Please pick out every line of the listing below that contains the string "kern", matching case exactly, and copy each of those lines.

** BEGIN Given records **

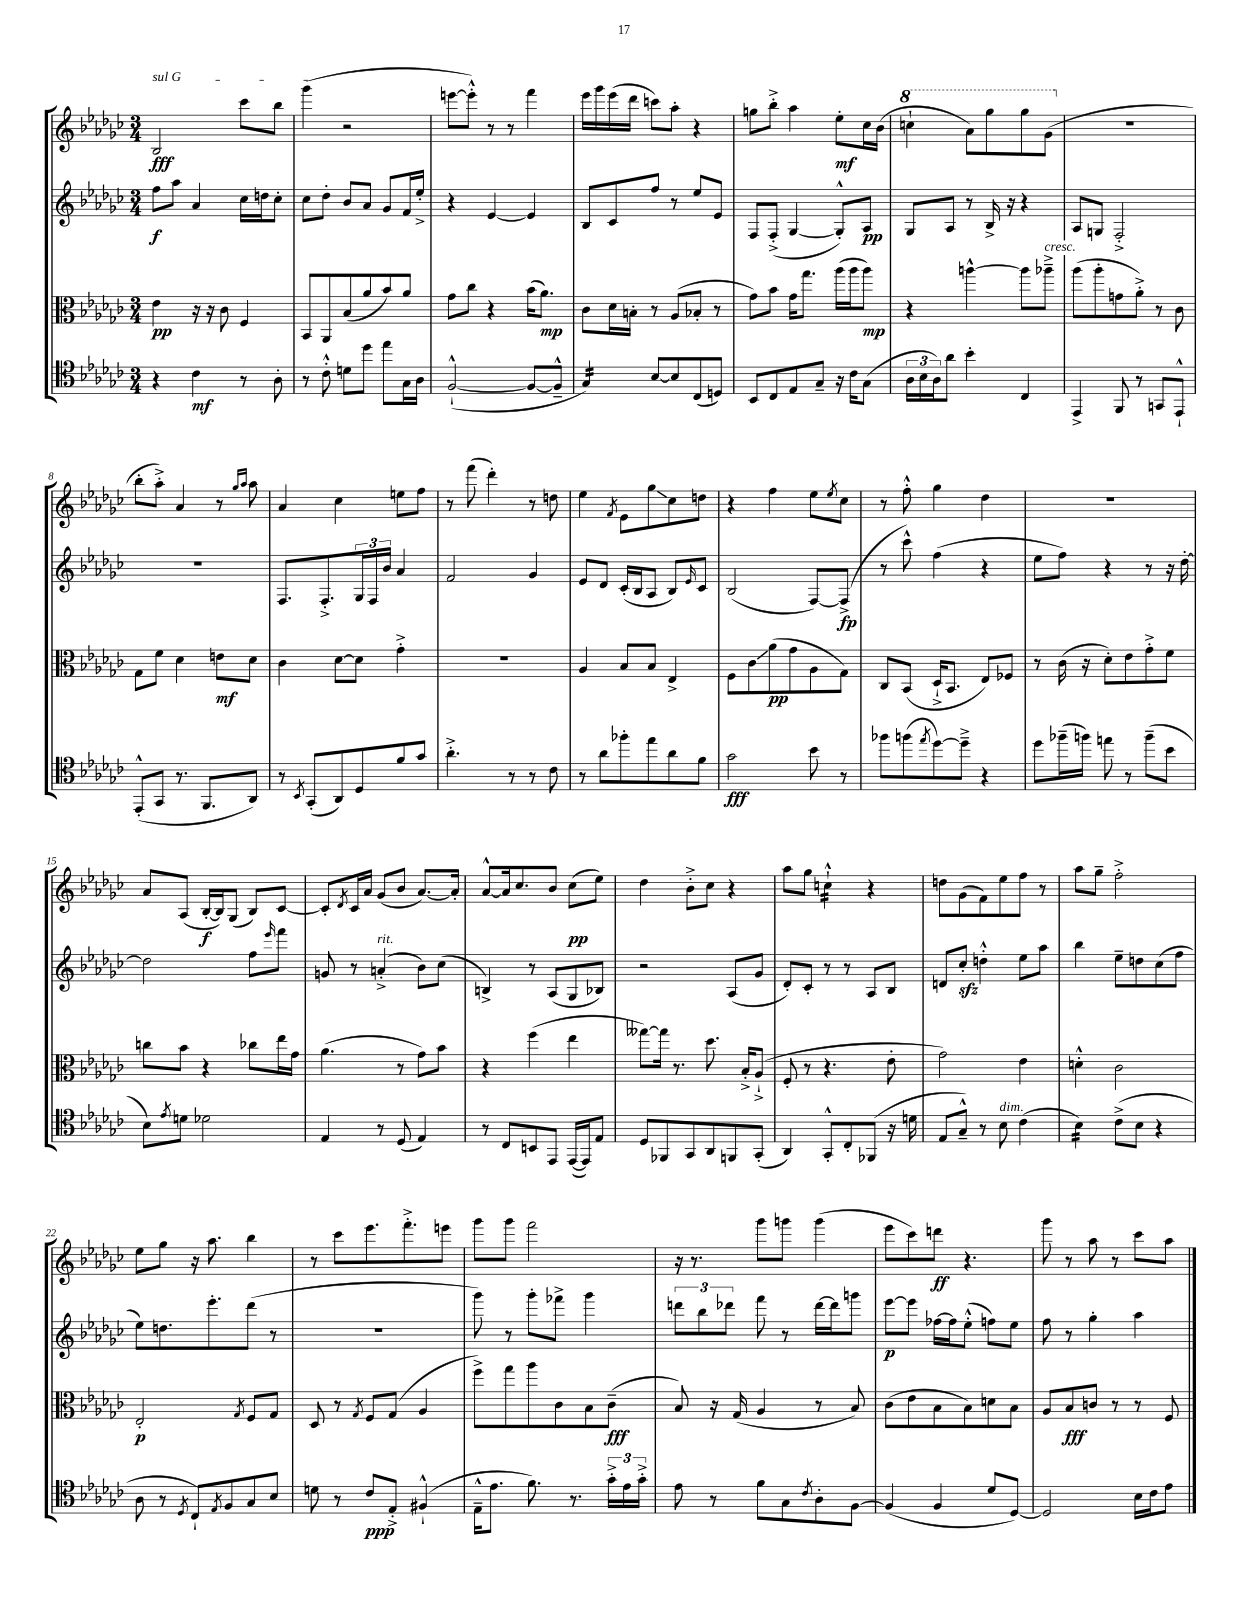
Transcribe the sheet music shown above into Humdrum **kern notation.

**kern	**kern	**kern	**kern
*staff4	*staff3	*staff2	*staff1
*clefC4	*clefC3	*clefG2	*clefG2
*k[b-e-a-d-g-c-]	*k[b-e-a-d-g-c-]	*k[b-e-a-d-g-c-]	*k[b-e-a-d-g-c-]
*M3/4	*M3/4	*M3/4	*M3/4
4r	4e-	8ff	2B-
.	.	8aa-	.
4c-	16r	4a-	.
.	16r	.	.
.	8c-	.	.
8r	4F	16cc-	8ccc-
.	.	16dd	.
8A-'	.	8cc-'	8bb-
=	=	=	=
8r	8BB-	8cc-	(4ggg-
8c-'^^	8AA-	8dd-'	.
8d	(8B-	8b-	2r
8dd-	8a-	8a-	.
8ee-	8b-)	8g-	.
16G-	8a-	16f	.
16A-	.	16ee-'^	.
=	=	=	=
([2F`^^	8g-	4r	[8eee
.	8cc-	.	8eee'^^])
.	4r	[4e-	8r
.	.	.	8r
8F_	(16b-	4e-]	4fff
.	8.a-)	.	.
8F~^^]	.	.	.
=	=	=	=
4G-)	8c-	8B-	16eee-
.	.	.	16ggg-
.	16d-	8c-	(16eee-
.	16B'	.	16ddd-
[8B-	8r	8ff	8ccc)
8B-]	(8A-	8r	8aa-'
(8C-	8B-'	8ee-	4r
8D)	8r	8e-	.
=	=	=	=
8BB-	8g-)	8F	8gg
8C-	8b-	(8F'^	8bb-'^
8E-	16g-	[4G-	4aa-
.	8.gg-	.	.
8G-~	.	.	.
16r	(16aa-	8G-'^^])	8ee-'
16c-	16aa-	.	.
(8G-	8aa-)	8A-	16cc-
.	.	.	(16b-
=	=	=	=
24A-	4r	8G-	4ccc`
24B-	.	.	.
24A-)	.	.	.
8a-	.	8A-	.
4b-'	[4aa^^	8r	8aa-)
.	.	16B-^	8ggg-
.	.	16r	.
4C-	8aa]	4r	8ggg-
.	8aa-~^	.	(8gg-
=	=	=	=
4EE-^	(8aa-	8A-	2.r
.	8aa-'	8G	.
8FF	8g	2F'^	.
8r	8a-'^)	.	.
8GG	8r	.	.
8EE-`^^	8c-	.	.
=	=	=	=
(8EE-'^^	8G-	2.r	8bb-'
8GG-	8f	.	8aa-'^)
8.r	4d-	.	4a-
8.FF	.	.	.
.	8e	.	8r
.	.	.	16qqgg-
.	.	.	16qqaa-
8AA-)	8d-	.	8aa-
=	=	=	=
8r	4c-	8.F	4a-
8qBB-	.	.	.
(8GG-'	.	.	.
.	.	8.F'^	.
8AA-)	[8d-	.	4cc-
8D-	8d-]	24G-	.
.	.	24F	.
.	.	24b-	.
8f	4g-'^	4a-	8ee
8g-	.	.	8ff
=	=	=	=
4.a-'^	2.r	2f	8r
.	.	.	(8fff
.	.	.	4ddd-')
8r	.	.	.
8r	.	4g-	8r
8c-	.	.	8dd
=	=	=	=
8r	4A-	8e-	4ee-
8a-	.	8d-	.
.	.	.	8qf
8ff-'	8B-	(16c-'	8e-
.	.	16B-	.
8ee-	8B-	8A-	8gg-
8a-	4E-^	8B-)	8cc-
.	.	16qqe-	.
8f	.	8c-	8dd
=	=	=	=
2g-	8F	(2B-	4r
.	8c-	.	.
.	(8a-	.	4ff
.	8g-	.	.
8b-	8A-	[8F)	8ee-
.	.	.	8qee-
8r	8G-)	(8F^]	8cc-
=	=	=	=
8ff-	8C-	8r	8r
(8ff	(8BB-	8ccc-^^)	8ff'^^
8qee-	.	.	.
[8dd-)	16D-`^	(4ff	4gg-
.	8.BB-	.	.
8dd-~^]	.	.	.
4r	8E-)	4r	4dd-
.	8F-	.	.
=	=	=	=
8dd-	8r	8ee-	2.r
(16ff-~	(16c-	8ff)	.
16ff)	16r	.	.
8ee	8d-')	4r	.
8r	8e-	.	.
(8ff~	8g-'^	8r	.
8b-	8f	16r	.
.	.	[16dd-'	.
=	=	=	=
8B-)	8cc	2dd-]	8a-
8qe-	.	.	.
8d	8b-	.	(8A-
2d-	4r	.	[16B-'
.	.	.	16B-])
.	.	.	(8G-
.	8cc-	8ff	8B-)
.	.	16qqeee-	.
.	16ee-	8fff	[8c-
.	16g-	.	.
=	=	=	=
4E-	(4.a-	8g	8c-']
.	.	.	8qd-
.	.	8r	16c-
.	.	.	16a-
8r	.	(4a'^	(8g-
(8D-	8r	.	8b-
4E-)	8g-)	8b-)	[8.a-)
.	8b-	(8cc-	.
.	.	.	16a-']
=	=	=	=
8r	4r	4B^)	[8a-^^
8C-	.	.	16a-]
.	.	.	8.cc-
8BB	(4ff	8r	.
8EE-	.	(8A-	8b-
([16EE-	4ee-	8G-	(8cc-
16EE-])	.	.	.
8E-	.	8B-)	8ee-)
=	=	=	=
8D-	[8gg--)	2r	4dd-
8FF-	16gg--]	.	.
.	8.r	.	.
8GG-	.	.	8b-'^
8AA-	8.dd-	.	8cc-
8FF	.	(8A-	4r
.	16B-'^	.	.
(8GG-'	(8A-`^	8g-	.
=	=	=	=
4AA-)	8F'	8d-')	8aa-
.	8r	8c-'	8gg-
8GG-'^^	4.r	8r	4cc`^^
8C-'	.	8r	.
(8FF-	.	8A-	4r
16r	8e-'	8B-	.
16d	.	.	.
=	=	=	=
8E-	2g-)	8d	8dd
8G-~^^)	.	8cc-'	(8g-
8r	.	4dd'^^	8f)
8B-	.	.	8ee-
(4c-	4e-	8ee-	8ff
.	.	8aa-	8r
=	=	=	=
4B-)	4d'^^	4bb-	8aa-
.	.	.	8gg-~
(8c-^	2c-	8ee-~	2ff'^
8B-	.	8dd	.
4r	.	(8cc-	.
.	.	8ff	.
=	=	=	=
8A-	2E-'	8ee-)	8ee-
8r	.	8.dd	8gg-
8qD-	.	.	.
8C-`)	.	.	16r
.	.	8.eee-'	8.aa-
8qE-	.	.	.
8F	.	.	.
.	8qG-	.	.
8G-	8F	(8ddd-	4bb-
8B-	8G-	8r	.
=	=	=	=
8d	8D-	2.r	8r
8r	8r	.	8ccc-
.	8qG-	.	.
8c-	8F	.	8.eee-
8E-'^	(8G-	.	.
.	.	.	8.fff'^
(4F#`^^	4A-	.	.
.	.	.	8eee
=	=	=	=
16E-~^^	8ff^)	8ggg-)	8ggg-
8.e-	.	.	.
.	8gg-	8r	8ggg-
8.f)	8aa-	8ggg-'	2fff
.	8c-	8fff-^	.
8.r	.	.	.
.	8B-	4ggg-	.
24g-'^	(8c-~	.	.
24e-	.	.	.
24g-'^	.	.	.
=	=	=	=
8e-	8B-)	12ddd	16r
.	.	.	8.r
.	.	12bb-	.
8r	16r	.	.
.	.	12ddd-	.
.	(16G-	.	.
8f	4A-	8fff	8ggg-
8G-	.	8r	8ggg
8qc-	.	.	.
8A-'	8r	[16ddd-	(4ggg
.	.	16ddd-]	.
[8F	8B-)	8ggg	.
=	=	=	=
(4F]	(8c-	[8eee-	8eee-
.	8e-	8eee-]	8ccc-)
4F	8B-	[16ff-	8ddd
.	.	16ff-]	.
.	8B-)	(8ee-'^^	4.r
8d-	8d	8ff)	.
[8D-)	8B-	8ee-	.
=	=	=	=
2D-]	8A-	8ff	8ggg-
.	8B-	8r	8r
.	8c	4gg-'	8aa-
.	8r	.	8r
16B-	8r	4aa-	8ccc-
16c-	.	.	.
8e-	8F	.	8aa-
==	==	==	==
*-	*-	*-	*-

** END Given records **

Answer to this task
Transcribe the sheet music shown above into Humdrum **kern notation.
**kern	**kern	**kern	**kern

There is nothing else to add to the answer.